* [Supplied data]:
▼
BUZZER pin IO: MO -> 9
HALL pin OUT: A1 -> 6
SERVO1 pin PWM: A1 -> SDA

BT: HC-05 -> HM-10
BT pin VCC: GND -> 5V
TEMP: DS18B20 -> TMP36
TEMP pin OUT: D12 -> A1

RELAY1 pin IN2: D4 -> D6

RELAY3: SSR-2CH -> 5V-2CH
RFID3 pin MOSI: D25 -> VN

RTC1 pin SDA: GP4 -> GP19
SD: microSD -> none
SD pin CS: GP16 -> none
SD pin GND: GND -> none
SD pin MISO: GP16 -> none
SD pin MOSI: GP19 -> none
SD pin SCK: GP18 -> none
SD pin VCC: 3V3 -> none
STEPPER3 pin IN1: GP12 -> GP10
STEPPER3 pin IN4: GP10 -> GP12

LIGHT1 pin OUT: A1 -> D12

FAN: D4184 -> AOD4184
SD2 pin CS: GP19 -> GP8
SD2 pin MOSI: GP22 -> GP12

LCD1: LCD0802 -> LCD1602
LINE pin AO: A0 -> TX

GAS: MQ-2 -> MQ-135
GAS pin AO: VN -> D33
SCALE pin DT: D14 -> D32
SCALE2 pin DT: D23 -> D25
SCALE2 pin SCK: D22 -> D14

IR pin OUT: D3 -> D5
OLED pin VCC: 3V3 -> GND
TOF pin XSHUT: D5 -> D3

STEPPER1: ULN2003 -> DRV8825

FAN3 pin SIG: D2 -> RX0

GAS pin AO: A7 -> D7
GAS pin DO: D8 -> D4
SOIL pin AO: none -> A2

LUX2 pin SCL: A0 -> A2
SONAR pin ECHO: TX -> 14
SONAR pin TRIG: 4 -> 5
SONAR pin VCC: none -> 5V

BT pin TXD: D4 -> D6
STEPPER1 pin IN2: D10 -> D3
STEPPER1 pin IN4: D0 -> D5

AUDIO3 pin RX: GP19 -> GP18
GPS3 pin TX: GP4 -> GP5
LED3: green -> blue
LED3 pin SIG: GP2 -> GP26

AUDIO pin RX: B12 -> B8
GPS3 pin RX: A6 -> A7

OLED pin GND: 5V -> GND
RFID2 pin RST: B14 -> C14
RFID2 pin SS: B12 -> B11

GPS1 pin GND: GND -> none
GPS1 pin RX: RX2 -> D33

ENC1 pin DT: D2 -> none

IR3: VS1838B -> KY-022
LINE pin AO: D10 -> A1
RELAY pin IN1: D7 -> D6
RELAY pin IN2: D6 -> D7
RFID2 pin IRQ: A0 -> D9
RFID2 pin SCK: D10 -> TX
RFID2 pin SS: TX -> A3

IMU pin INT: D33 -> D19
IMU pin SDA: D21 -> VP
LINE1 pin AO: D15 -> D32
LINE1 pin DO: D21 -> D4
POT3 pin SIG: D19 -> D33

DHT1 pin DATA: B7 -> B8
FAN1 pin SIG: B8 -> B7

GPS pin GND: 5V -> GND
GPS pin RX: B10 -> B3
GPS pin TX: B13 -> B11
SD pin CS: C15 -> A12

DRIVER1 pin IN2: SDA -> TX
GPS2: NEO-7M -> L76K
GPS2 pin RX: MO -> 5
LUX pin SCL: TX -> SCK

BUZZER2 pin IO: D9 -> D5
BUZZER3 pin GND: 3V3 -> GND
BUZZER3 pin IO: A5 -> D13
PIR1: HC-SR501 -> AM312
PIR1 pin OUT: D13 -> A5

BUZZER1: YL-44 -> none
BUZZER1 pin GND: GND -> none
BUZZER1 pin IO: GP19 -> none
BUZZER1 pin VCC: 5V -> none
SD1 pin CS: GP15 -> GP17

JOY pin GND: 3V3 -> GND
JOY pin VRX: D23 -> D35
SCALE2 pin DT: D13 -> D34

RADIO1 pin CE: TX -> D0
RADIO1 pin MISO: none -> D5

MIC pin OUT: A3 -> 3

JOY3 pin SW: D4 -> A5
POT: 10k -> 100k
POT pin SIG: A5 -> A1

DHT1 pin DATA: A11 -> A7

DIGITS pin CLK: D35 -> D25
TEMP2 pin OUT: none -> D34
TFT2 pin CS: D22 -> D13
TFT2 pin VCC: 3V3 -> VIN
▲
* [Problem to solve]:
Transcribe the data exactly.

* [Output for this exercise]:
BUZZER pin IO: MO -> 9
HALL pin OUT: A1 -> 6
SERVO1 pin PWM: A1 -> SDA

BT: HC-05 -> HM-10
BT pin VCC: GND -> 5V
TEMP: DS18B20 -> TMP36
TEMP pin OUT: D12 -> A1

RELAY1 pin IN2: D4 -> D6

RELAY3: SSR-2CH -> 5V-2CH
RFID3 pin MOSI: D25 -> VN

RTC1 pin SDA: GP4 -> GP19
SD: microSD -> none
SD pin CS: GP16 -> none
SD pin GND: GND -> none
SD pin MISO: GP16 -> none
SD pin MOSI: GP19 -> none
SD pin SCK: GP18 -> none
SD pin VCC: 3V3 -> none
STEPPER3 pin IN1: GP12 -> GP10
STEPPER3 pin IN4: GP10 -> GP12

LIGHT1 pin OUT: A1 -> D12

FAN: D4184 -> AOD4184
SD2 pin CS: GP19 -> GP8
SD2 pin MOSI: GP22 -> GP12

LCD1: LCD0802 -> LCD1602
LINE pin AO: A0 -> TX

GAS: MQ-2 -> MQ-135
GAS pin AO: VN -> D33
SCALE pin DT: D14 -> D32
SCALE2 pin DT: D23 -> D25
SCALE2 pin SCK: D22 -> D14

IR pin OUT: D3 -> D5
OLED pin VCC: 3V3 -> GND
TOF pin XSHUT: D5 -> D3

STEPPER1: ULN2003 -> DRV8825

FAN3 pin SIG: D2 -> RX0

GAS pin AO: A7 -> D7
GAS pin DO: D8 -> D4
SOIL pin AO: none -> A2

LUX2 pin SCL: A0 -> A2
SONAR pin ECHO: TX -> 14
SONAR pin TRIG: 4 -> 5
SONAR pin VCC: none -> 5V

BT pin TXD: D4 -> D6
STEPPER1 pin IN2: D10 -> D3
STEPPER1 pin IN4: D0 -> D5

AUDIO3 pin RX: GP19 -> GP18
GPS3 pin TX: GP4 -> GP5
LED3: green -> blue
LED3 pin SIG: GP2 -> GP26

AUDIO pin RX: B12 -> B8
GPS3 pin RX: A6 -> A7

OLED pin GND: 5V -> GND
RFID2 pin RST: B14 -> C14
RFID2 pin SS: B12 -> B11

GPS1 pin GND: GND -> none
GPS1 pin RX: RX2 -> D33

ENC1 pin DT: D2 -> none

IR3: VS1838B -> KY-022
LINE pin AO: D10 -> A1
RELAY pin IN1: D7 -> D6
RELAY pin IN2: D6 -> D7
RFID2 pin IRQ: A0 -> D9
RFID2 pin SCK: D10 -> TX
RFID2 pin SS: TX -> A3

IMU pin INT: D33 -> D19
IMU pin SDA: D21 -> VP
LINE1 pin AO: D15 -> D32
LINE1 pin DO: D21 -> D4
POT3 pin SIG: D19 -> D33

DHT1 pin DATA: B7 -> B8
FAN1 pin SIG: B8 -> B7

GPS pin GND: 5V -> GND
GPS pin RX: B10 -> B3
GPS pin TX: B13 -> B11
SD pin CS: C15 -> A12

DRIVER1 pin IN2: SDA -> TX
GPS2: NEO-7M -> L76K
GPS2 pin RX: MO -> 5
LUX pin SCL: TX -> SCK

BUZZER2 pin IO: D9 -> D5
BUZZER3 pin GND: 3V3 -> GND
BUZZER3 pin IO: A5 -> D13
PIR1: HC-SR501 -> AM312
PIR1 pin OUT: D13 -> A5

BUZZER1: YL-44 -> none
BUZZER1 pin GND: GND -> none
BUZZER1 pin IO: GP19 -> none
BUZZER1 pin VCC: 5V -> none
SD1 pin CS: GP15 -> GP17

JOY pin GND: 3V3 -> GND
JOY pin VRX: D23 -> D35
SCALE2 pin DT: D13 -> D34

RADIO1 pin CE: TX -> D0
RADIO1 pin MISO: none -> D5

MIC pin OUT: A3 -> 3

JOY3 pin SW: D4 -> A5
POT: 10k -> 100k
POT pin SIG: A5 -> A1

DHT1 pin DATA: A11 -> A7

DIGITS pin CLK: D35 -> D25
TEMP2 pin OUT: none -> D34
TFT2 pin CS: D22 -> D13
TFT2 pin VCC: 3V3 -> VIN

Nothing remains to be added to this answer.